◆ Work item:
A verbatim transcript of the data below is required, images omitted.

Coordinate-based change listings
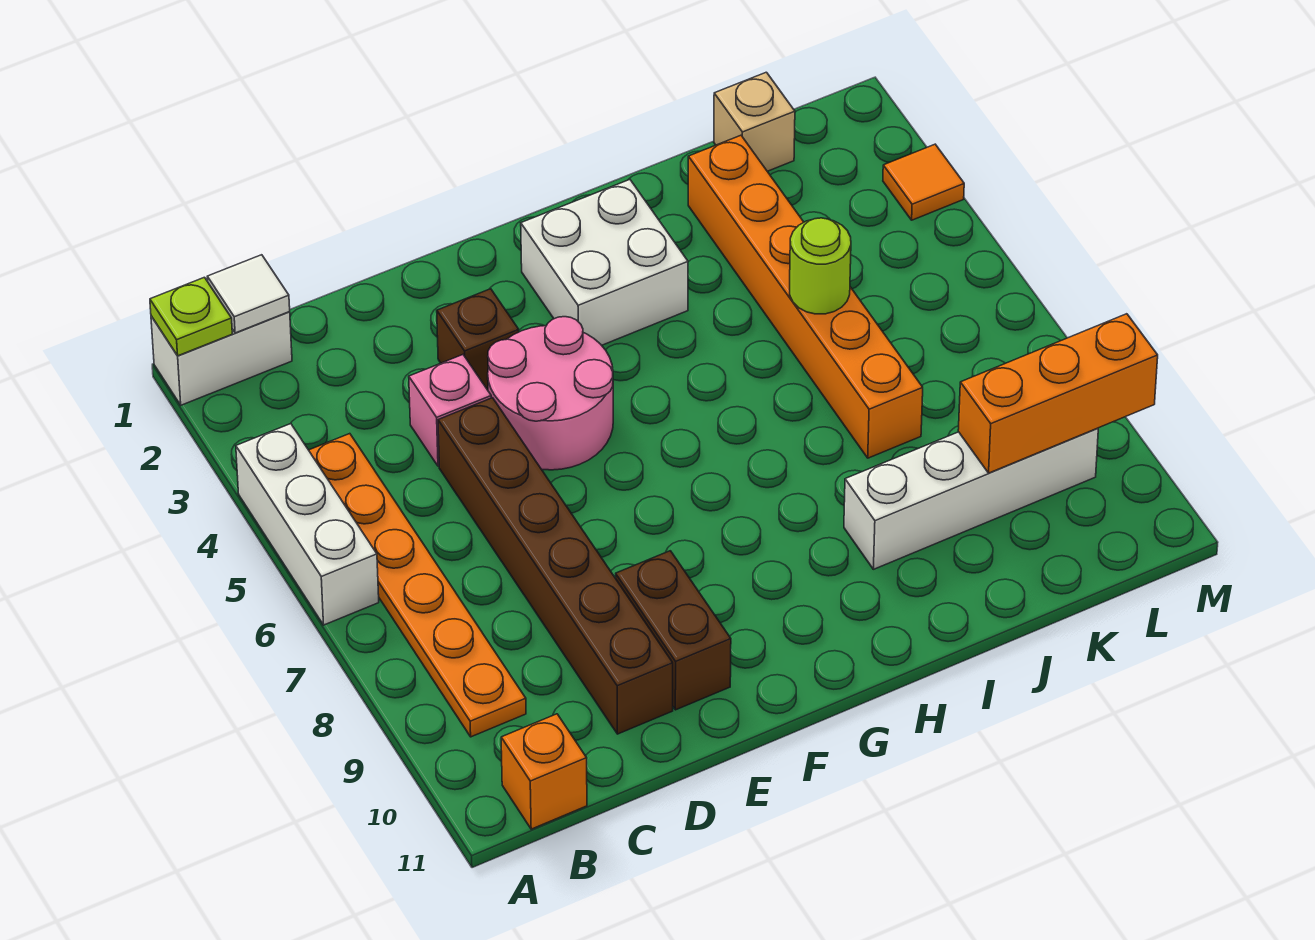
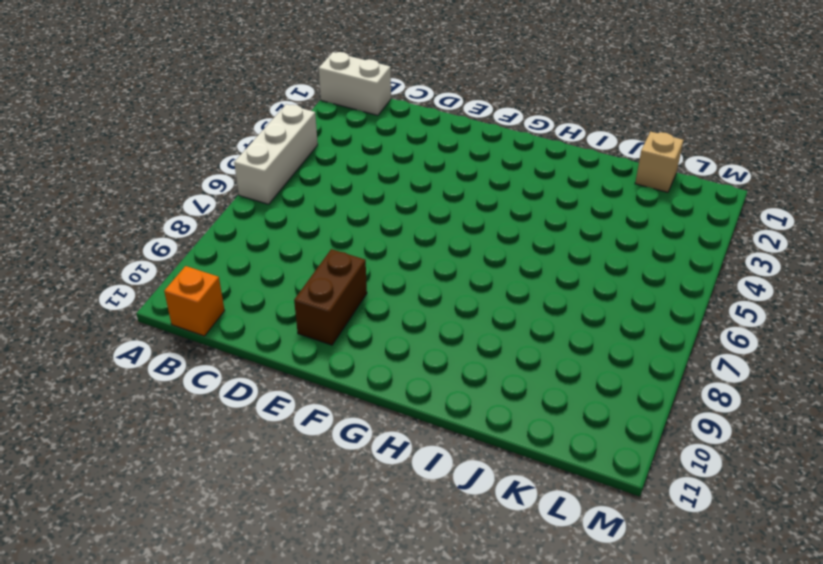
none -> orange plate B4:B9 level 1
none -> pink brick D4 level 1
none -> brown brick D5:D10 level 1

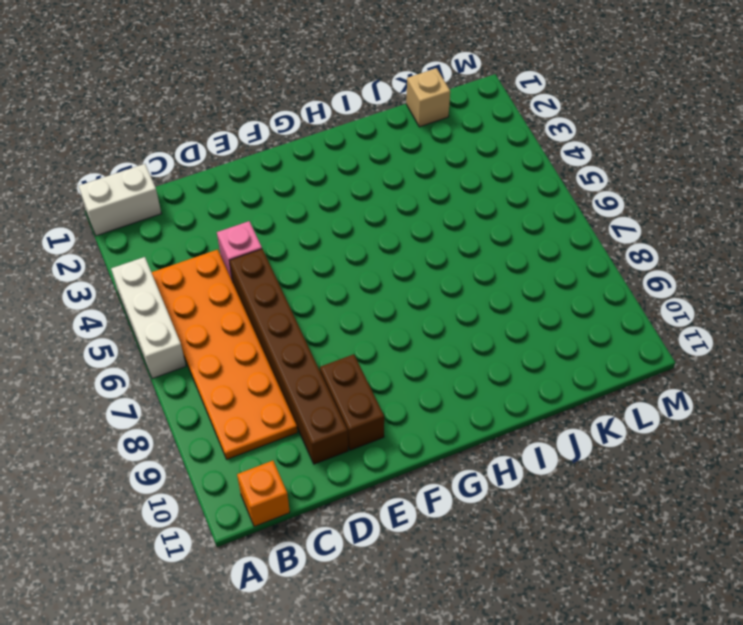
orange plate B4:C9 level 1 -> orange plate B4:B9 level 1
none -> brown brick E3 level 1
none -> pink round brick E4:F5 level 1
none -> white brick G2:H3 level 1

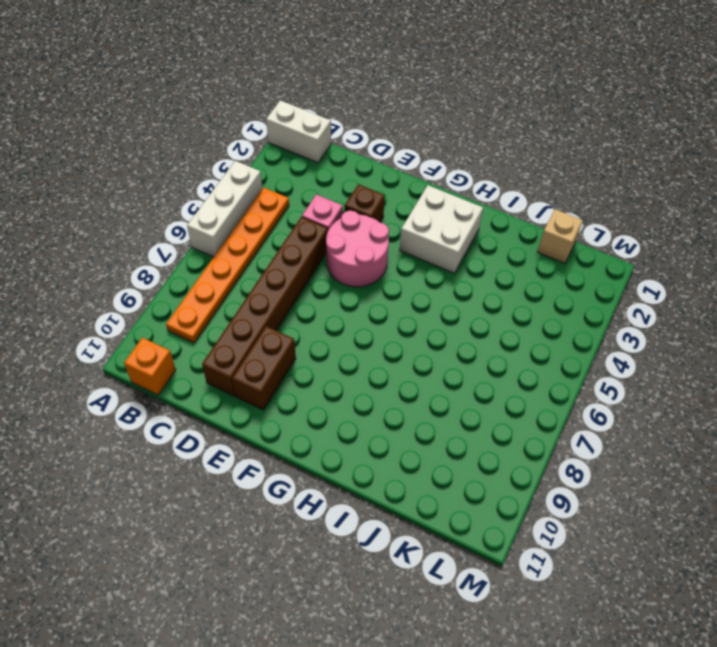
none -> white brick I9:L9 level 1
none -> orange brick J2:J7 level 1
none -> orange tile M3 level 1

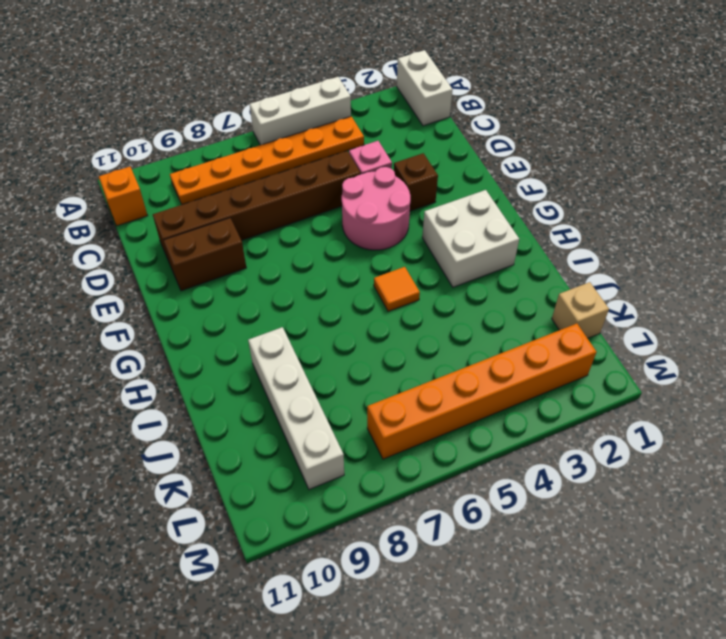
orange tile H5 level 1 -> orange tile M3 level 1
orange brick L2:L7 level 1 -> orange brick J2:J7 level 1
none -> lime plate A1 level 2
none -> white tile B1 level 2
none -> lime round brick J5 level 2

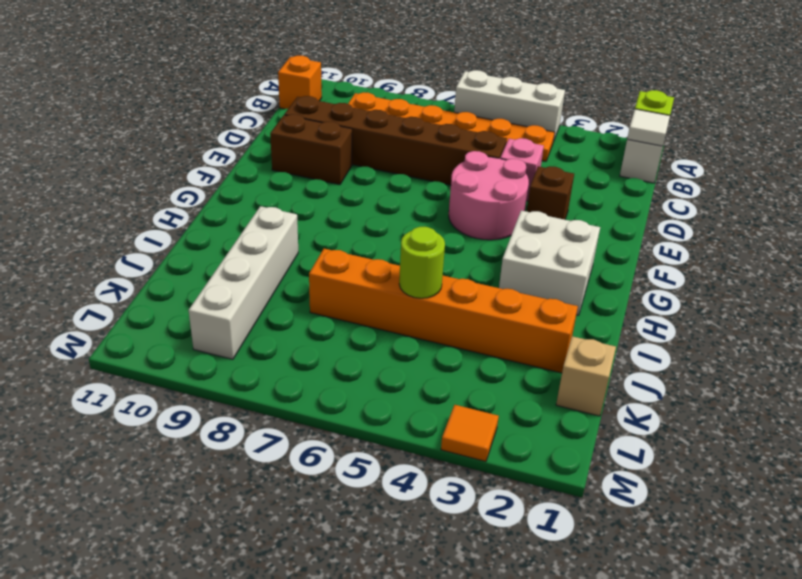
none -> orange brick K9:M9 level 2

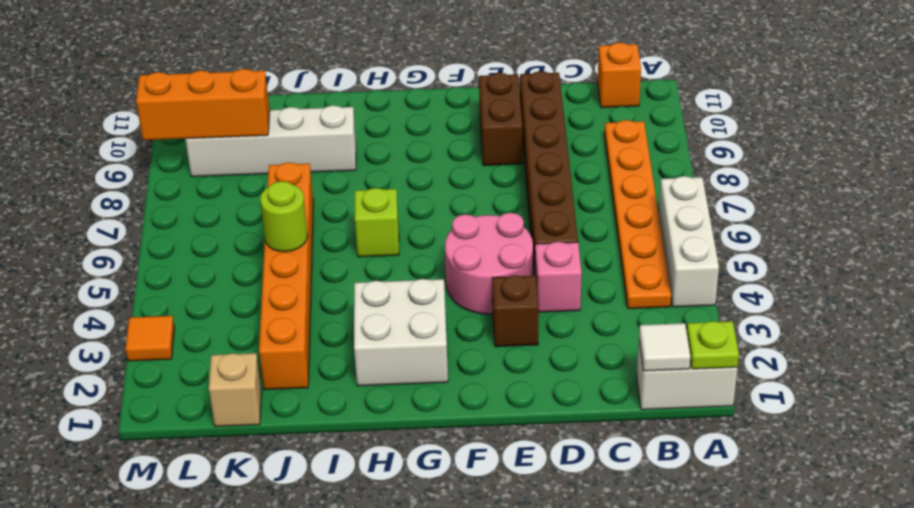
lime brick H6 level 1 -> none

◆ Written response:
none -> orange plate B4:B9 level 1
none -> pink brick D4 level 1
none -> brown brick D5:D10 level 1

orange plate B4:C9 level 1 -> orange plate B4:B9 level 1
none -> brown brick E3 level 1
none -> pink round brick E4:F5 level 1
none -> white brick G2:H3 level 1

none -> white brick I9:L9 level 1
none -> orange brick J2:J7 level 1
none -> orange tile M3 level 1

orange tile H5 level 1 -> orange tile M3 level 1
orange brick L2:L7 level 1 -> orange brick J2:J7 level 1
none -> lime plate A1 level 2
none -> white tile B1 level 2
none -> lime round brick J5 level 2

none -> orange brick K9:M9 level 2

lime brick H6 level 1 -> none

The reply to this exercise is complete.